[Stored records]
=== Begin Enclosure ===

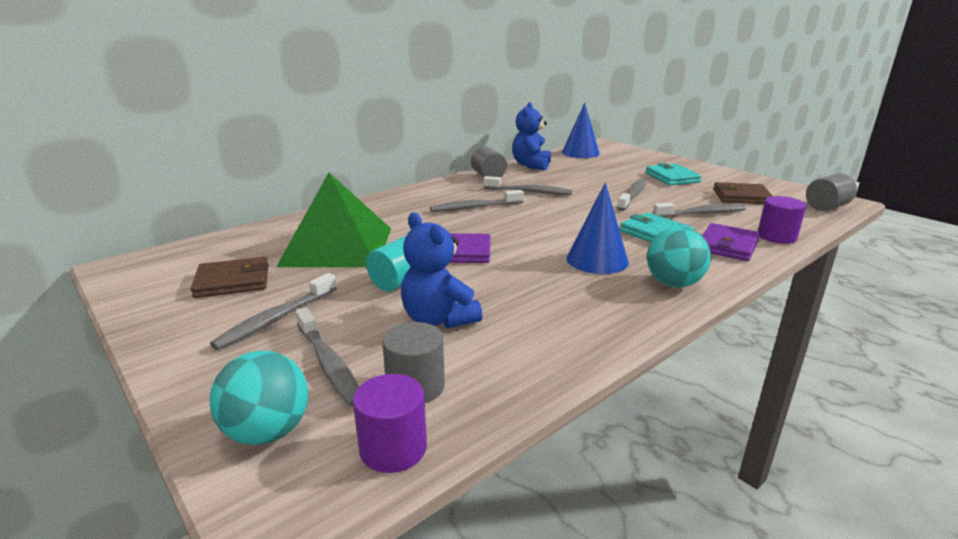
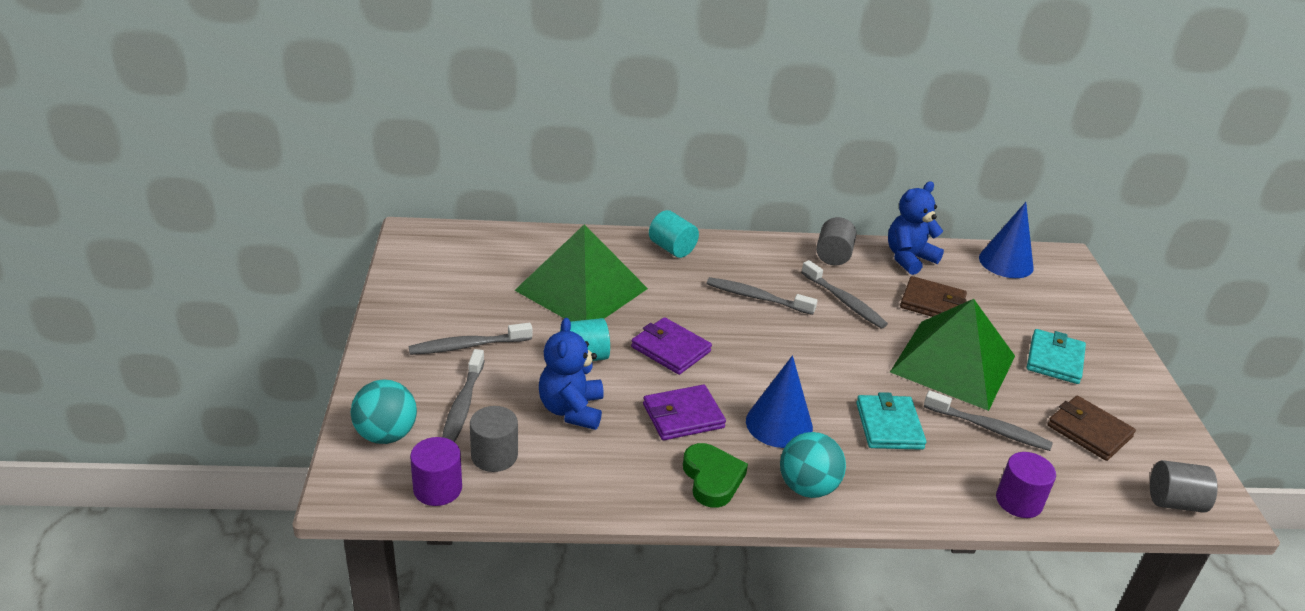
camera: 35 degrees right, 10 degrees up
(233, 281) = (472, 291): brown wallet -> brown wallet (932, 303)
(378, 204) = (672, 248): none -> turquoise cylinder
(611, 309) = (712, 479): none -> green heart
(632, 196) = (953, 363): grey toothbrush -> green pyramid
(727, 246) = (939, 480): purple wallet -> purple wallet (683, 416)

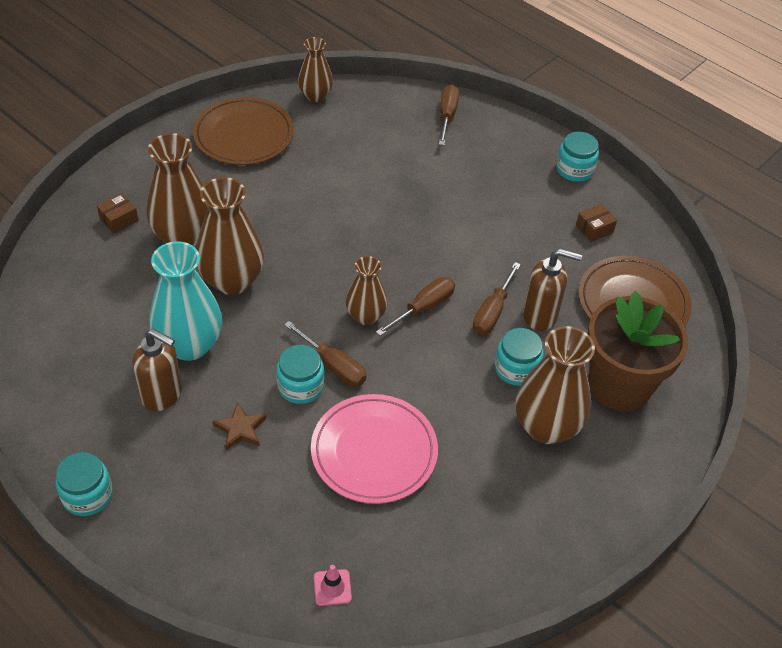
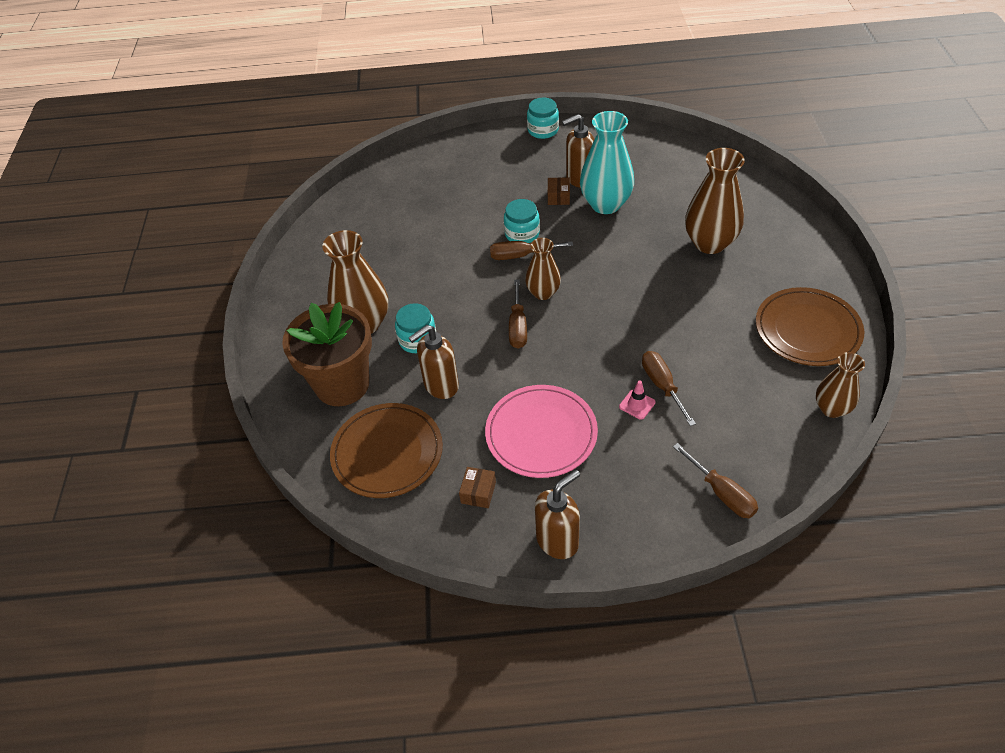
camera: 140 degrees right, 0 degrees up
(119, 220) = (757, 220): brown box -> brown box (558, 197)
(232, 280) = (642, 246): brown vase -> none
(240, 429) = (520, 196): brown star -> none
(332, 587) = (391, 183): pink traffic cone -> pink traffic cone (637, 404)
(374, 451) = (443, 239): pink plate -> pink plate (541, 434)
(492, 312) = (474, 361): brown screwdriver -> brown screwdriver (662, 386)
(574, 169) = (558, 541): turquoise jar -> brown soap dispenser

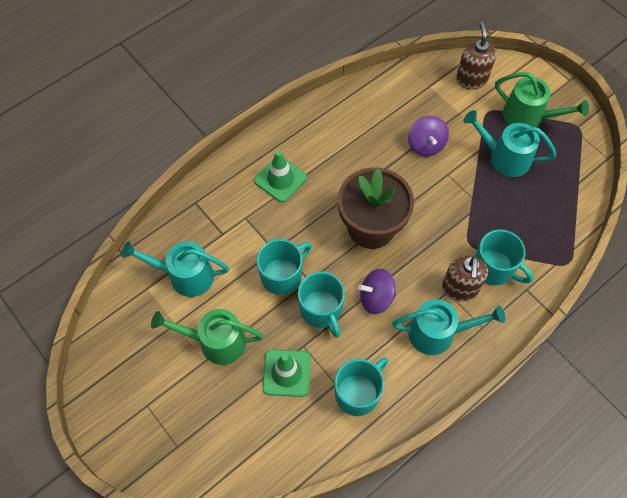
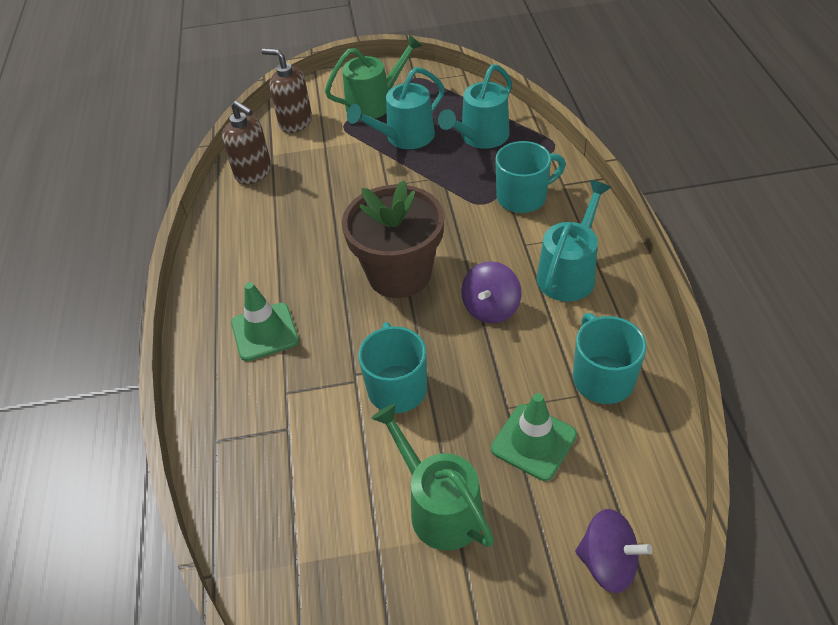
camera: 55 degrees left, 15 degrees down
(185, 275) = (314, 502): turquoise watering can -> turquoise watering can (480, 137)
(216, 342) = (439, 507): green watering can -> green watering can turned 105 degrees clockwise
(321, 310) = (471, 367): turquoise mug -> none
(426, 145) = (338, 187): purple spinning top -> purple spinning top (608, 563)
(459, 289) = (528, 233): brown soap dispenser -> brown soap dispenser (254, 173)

=== End Enclosure ===

▶ [TASK GOAL] Output each line exactly as shown above; no pictures go in the copy.

▶ [WRITTEN SOLUTION]
camera: 35 degrees right, 10 degrees up
(233, 281) = (472, 291): brown wallet -> brown wallet (932, 303)
(378, 204) = (672, 248): none -> turquoise cylinder
(611, 309) = (712, 479): none -> green heart
(632, 196) = (953, 363): grey toothbrush -> green pyramid
(727, 246) = (939, 480): purple wallet -> purple wallet (683, 416)

camera: 140 degrees right, 0 degrees up
(119, 220) = (757, 220): brown box -> brown box (558, 197)
(232, 280) = (642, 246): brown vase -> none
(240, 429) = (520, 196): brown star -> none
(332, 587) = (391, 183): pink traffic cone -> pink traffic cone (637, 404)
(374, 451) = (443, 239): pink plate -> pink plate (541, 434)
(492, 312) = (474, 361): brown screwdriver -> brown screwdriver (662, 386)
(574, 169) = (558, 541): turquoise jar -> brown soap dispenser

camera: 55 degrees left, 15 degrees down
(185, 275) = (314, 502): turquoise watering can -> turquoise watering can (480, 137)
(216, 342) = (439, 507): green watering can -> green watering can turned 105 degrees clockwise
(321, 310) = (471, 367): turquoise mug -> none
(426, 145) = (338, 187): purple spinning top -> purple spinning top (608, 563)
(459, 289) = (528, 233): brown soap dispenser -> brown soap dispenser (254, 173)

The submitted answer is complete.